● **DIRECTIONS**
Lines in the listing below that hold "camera" are the ones to copy.

● **SUPPLIED INFORMATION**

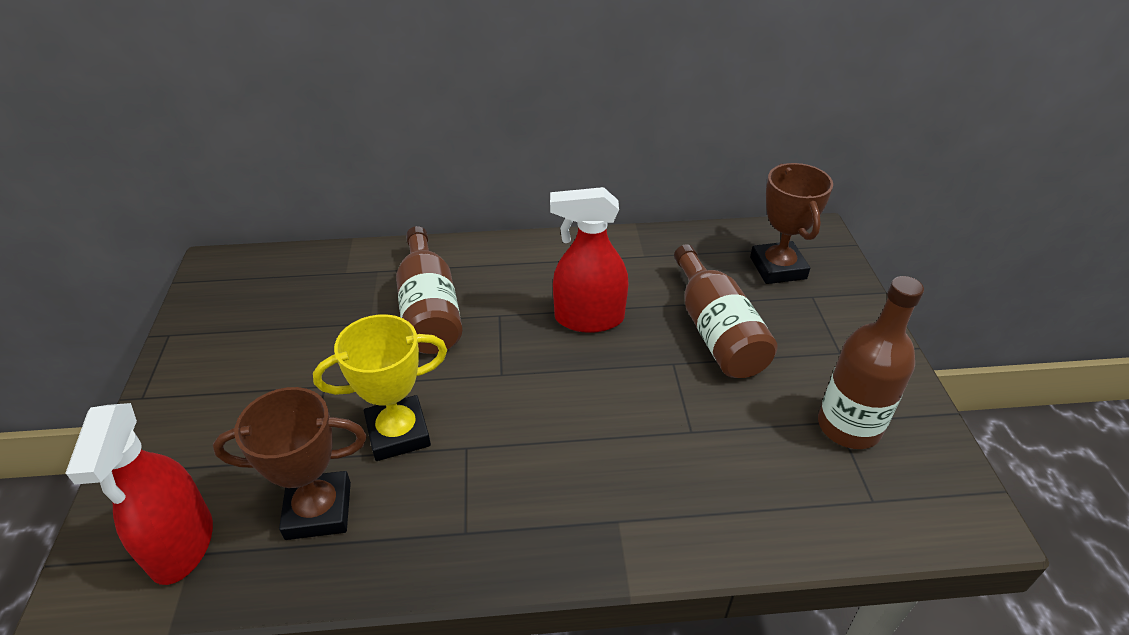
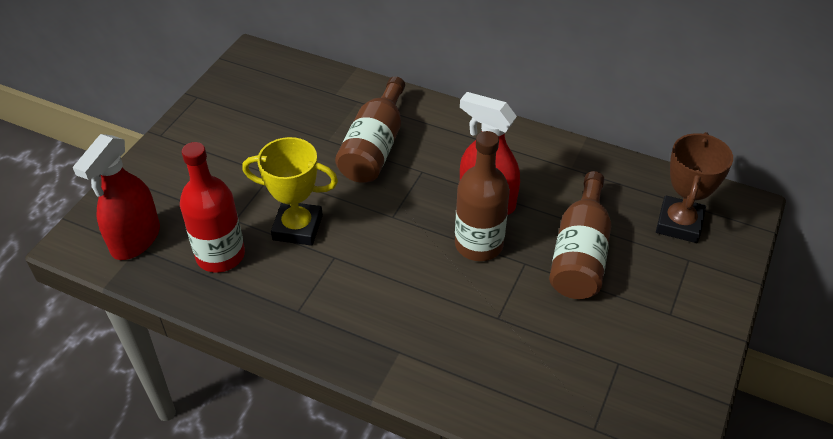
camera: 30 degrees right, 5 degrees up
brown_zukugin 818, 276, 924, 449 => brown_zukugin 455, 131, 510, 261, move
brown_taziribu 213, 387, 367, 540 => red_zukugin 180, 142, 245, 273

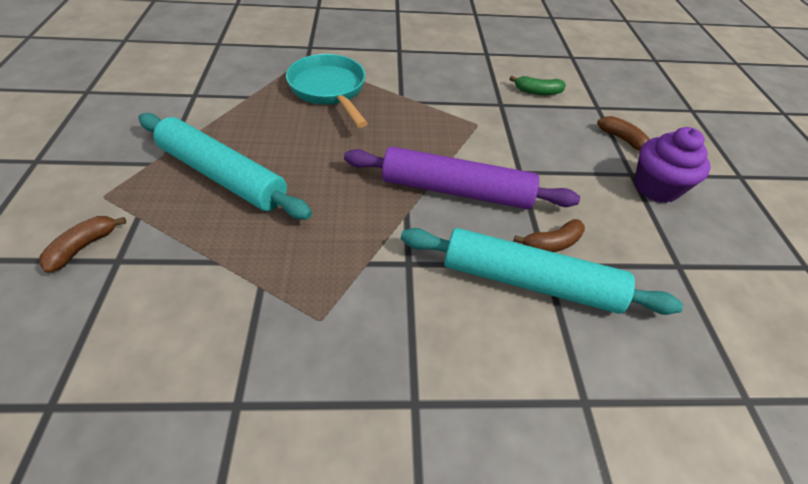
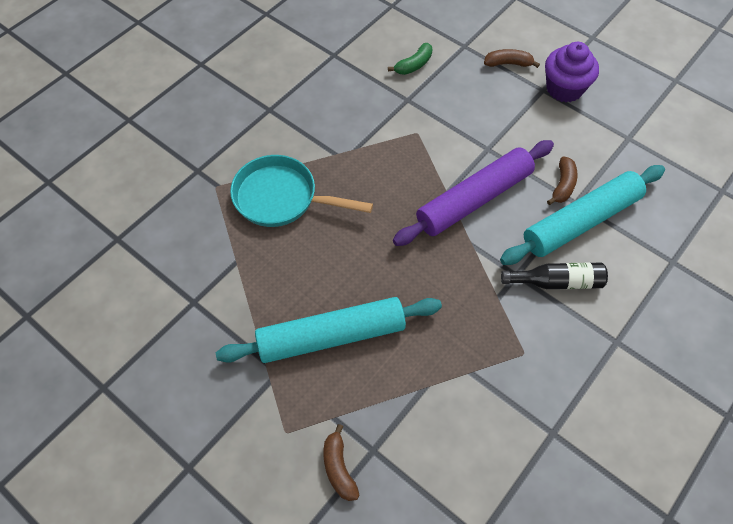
camera: 45 degrees left, 10 degrees up
nothing => black_zukugin 501, 262, 608, 289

● **EXPECTED ANSWER**
camera: 30 degrees right, 5 degrees up
camera: 45 degrees left, 10 degrees up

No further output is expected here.